- **Problem description**:
With the material below, print exactly the lines between the line holding "black brick A12:B12" and the line holding "tan slope J7:J8", inclusive. Add nothing else.

- **Working data**:
========

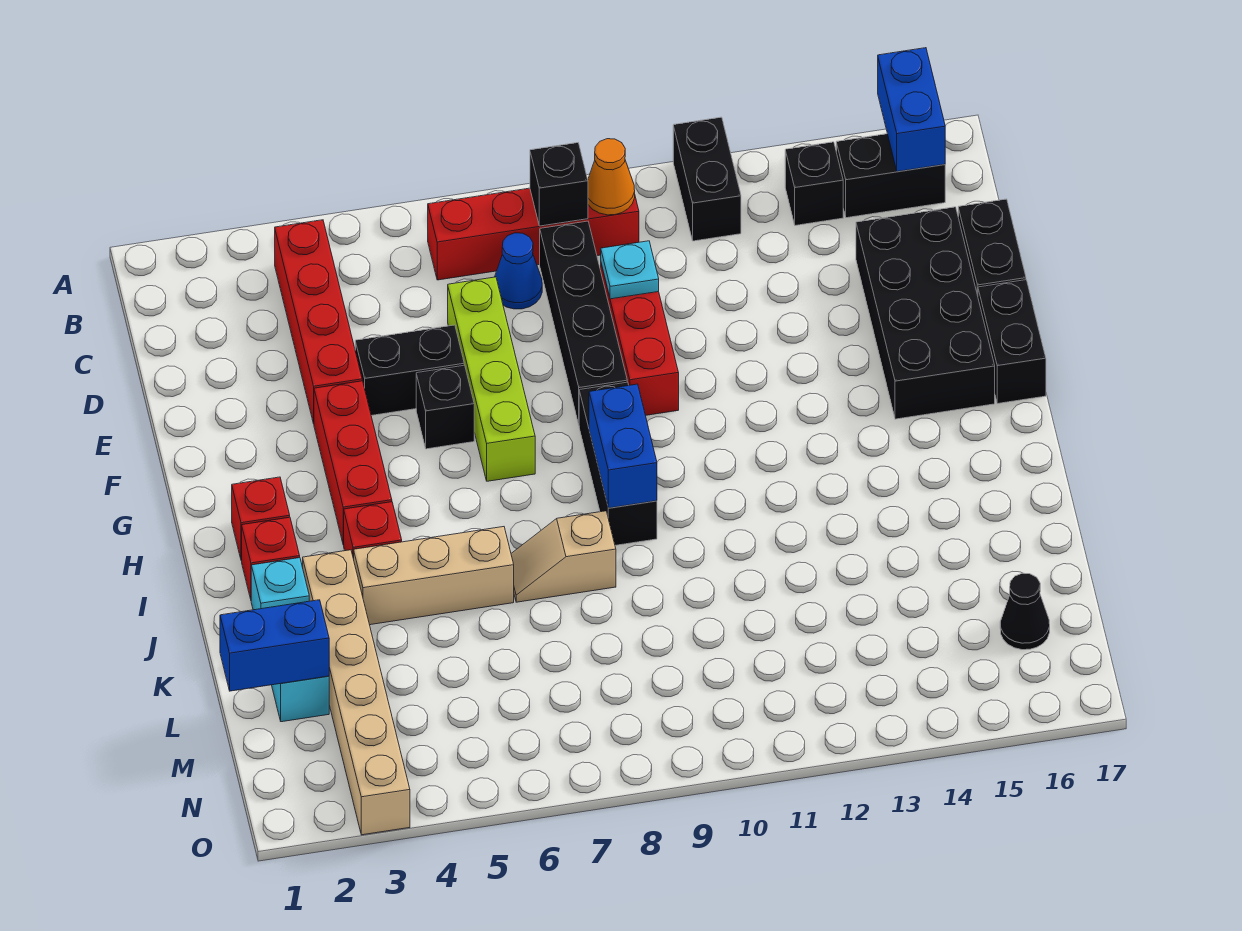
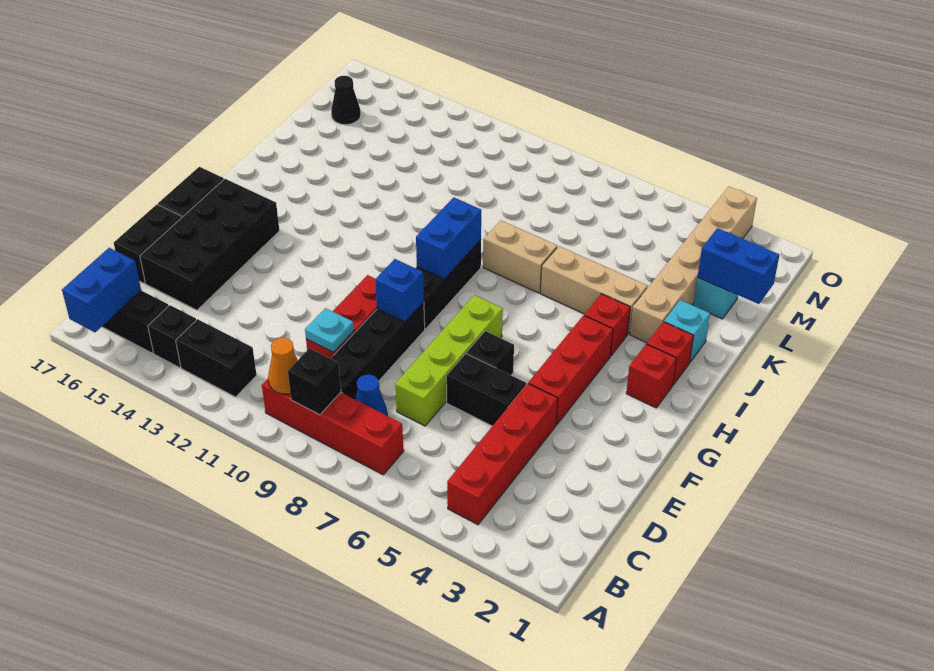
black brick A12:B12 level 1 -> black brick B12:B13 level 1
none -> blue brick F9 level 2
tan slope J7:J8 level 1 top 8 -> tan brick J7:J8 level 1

========

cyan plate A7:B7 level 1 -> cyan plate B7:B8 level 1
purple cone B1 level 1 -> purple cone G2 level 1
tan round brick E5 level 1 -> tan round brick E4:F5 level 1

========

- **Result of this task**:
black brick A12:B12 level 1 -> black brick B12:B13 level 1
none -> blue brick F9 level 2
tan slope J7:J8 level 1 top 8 -> tan brick J7:J8 level 1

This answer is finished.